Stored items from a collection
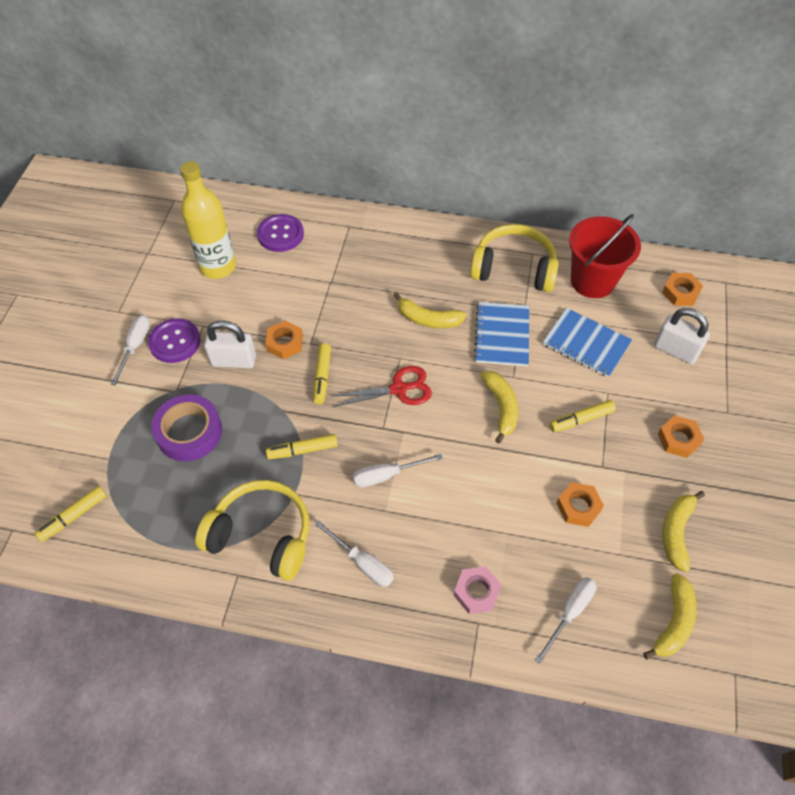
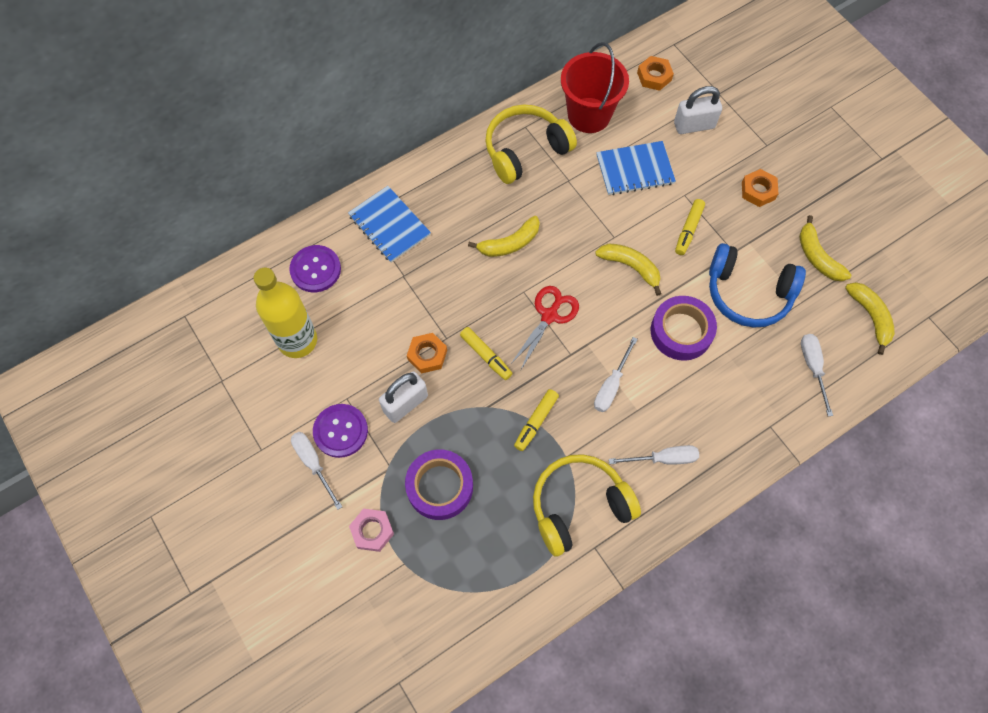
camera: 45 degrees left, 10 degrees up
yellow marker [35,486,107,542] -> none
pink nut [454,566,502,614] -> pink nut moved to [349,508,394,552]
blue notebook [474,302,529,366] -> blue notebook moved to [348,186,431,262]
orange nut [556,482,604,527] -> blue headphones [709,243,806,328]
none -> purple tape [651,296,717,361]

==

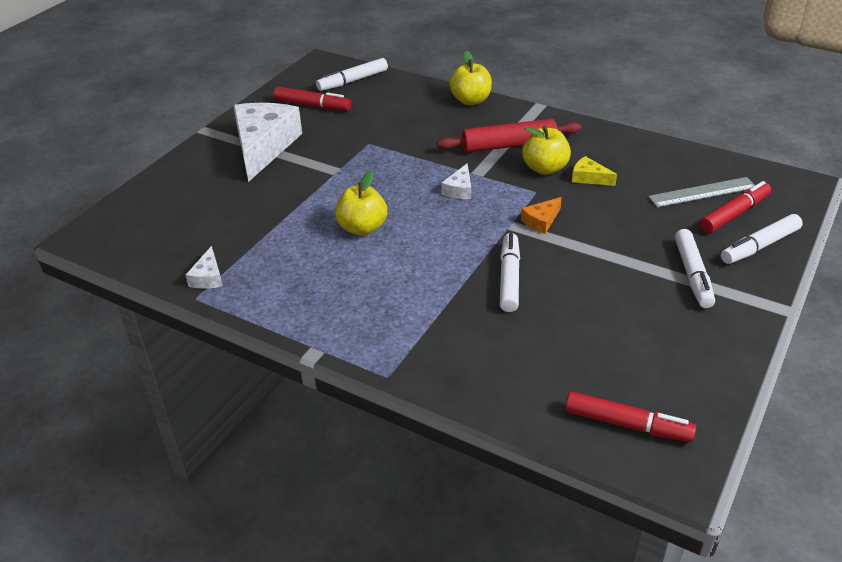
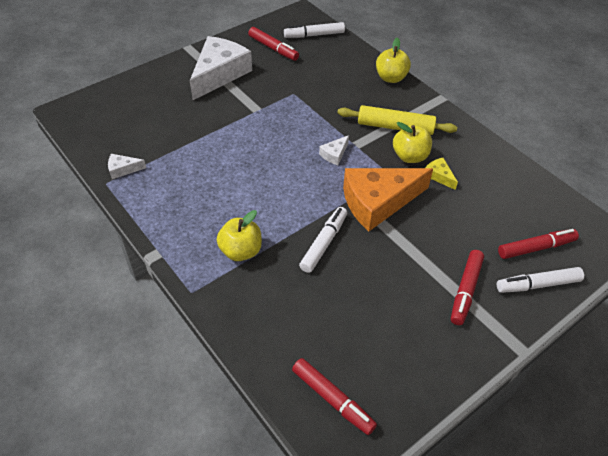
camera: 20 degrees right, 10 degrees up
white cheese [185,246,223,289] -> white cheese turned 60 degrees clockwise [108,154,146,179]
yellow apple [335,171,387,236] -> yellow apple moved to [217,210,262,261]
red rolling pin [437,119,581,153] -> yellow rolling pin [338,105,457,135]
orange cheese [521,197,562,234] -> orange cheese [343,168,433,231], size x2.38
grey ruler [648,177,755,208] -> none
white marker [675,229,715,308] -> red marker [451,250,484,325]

What you should do: Find the word "camera" in the records and pull out each line that has it.

Answer section:
camera: 45 degrees left, 10 degrees up
camera: 20 degrees right, 10 degrees up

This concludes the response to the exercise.